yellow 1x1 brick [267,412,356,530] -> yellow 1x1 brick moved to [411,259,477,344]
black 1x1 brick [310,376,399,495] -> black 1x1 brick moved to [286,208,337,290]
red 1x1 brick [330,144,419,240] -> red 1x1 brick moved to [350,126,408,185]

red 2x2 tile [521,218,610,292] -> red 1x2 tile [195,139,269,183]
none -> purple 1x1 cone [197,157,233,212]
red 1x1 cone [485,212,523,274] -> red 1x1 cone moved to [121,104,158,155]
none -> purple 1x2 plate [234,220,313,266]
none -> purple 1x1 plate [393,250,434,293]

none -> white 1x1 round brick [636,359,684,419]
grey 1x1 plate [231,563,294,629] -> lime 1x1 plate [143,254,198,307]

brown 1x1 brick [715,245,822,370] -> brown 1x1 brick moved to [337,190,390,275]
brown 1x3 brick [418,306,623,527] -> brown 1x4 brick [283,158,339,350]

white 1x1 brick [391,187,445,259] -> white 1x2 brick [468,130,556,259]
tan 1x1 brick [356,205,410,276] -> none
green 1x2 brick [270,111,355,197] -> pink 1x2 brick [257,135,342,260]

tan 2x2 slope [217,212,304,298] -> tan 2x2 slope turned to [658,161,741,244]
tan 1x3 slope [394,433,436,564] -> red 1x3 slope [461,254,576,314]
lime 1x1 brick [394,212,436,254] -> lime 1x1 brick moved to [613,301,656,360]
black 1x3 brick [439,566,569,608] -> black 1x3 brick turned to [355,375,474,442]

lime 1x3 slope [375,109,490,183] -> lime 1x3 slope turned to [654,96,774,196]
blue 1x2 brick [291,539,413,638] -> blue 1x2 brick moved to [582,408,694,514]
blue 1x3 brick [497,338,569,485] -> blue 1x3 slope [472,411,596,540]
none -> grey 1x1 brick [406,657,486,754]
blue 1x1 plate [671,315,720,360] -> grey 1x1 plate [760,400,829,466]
━━━━━━━━━━
Work to complete:
Repeat exactly the lines from the one containing "blue 1x3 brick" to the end of the records.

Answer to the problem:
blue 1x3 brick [497,338,569,485] -> blue 1x3 slope [472,411,596,540]
none -> grey 1x1 brick [406,657,486,754]
blue 1x1 plate [671,315,720,360] -> grey 1x1 plate [760,400,829,466]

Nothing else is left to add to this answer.